Segment Start: Data under study

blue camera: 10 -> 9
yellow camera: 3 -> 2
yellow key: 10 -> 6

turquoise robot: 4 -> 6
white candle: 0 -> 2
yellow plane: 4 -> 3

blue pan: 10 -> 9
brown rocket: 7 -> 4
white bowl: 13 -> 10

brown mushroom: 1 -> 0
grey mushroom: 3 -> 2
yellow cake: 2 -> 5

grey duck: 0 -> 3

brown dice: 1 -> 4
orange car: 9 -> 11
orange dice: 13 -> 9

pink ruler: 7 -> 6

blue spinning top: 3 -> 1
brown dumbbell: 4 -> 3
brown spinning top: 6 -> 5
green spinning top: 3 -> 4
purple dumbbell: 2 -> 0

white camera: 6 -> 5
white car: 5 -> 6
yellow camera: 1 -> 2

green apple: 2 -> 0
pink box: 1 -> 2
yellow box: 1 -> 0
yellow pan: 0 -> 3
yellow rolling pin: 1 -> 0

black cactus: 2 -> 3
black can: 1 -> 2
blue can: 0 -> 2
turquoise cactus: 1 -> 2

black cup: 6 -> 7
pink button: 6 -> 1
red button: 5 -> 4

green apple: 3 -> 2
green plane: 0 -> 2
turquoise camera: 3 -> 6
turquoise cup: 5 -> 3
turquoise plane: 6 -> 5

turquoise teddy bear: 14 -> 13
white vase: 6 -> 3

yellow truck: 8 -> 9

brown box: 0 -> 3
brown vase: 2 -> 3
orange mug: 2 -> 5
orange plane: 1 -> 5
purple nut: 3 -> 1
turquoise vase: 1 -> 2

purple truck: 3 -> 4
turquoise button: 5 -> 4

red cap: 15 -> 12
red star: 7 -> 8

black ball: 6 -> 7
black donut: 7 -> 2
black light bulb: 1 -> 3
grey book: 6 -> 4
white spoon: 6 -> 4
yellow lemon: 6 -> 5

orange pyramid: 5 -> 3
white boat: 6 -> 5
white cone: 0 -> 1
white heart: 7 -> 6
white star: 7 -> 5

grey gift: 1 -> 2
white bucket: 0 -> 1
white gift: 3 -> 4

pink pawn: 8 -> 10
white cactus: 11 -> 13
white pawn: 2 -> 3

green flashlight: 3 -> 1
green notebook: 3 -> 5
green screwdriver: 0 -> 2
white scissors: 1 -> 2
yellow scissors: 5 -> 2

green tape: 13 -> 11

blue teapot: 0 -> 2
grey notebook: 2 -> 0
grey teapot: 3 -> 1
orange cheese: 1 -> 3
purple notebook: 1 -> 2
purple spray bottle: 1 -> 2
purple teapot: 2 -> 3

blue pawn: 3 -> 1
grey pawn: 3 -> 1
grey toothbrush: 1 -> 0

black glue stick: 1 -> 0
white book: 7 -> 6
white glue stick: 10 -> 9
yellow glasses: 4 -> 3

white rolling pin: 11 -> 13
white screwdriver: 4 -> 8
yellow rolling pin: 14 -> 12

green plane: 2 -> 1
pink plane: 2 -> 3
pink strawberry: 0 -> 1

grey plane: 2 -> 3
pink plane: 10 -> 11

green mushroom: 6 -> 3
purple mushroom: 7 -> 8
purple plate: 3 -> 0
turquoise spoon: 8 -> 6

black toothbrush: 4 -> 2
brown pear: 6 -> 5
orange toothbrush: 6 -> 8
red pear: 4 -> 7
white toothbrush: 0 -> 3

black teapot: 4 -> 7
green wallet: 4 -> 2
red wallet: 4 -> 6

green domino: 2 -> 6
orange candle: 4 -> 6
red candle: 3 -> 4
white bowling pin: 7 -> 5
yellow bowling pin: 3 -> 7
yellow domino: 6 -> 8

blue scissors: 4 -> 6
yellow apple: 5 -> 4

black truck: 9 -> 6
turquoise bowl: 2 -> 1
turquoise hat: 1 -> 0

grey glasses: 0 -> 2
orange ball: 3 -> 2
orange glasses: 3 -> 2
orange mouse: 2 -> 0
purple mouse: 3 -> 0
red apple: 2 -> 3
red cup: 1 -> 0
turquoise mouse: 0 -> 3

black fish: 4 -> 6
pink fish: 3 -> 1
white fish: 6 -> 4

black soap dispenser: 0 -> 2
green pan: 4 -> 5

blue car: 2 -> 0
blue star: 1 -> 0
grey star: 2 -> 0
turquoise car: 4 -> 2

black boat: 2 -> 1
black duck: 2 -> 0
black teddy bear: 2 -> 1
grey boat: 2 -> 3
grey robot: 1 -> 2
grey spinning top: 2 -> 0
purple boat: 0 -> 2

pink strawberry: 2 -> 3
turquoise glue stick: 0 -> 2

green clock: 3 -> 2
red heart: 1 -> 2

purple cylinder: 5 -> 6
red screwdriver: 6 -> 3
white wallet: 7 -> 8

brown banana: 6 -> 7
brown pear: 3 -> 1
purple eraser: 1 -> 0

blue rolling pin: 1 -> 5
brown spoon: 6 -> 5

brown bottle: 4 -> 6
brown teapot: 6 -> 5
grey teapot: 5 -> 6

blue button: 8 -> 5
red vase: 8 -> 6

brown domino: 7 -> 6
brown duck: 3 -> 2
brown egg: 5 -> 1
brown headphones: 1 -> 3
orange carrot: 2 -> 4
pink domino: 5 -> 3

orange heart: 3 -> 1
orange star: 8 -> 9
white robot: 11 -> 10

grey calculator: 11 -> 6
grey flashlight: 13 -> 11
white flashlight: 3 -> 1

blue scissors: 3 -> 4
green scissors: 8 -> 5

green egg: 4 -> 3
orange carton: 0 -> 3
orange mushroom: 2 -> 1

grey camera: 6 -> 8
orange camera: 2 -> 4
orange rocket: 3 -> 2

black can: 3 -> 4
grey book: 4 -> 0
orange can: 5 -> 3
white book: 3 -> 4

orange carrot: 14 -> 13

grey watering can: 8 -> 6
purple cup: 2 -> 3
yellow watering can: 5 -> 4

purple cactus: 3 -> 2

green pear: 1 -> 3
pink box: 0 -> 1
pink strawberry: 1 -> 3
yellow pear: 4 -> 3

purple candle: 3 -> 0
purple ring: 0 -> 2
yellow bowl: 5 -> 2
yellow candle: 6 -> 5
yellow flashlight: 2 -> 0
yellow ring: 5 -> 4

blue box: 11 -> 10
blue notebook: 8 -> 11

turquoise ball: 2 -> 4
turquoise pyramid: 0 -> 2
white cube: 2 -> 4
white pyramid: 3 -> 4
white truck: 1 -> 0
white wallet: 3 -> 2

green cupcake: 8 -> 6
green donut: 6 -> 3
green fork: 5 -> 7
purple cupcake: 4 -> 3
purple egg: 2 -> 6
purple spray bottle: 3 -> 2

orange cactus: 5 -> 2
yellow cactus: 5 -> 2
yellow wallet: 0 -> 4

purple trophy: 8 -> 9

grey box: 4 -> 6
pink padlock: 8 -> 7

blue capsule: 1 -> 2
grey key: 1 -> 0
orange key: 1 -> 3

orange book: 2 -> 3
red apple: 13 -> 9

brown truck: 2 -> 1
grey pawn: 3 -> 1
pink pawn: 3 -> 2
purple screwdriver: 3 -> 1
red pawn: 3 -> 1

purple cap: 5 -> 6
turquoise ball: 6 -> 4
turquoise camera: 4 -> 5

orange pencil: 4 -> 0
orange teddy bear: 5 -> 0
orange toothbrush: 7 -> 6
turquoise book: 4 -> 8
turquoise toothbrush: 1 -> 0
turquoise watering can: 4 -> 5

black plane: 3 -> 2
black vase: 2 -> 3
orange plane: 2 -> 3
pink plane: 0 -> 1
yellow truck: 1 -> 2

Segment End: Data under study

From the entries above, return each line with the word "truck" in it.

## Written reply
yellow truck: 8 -> 9
purple truck: 3 -> 4
black truck: 9 -> 6
white truck: 1 -> 0
brown truck: 2 -> 1
yellow truck: 1 -> 2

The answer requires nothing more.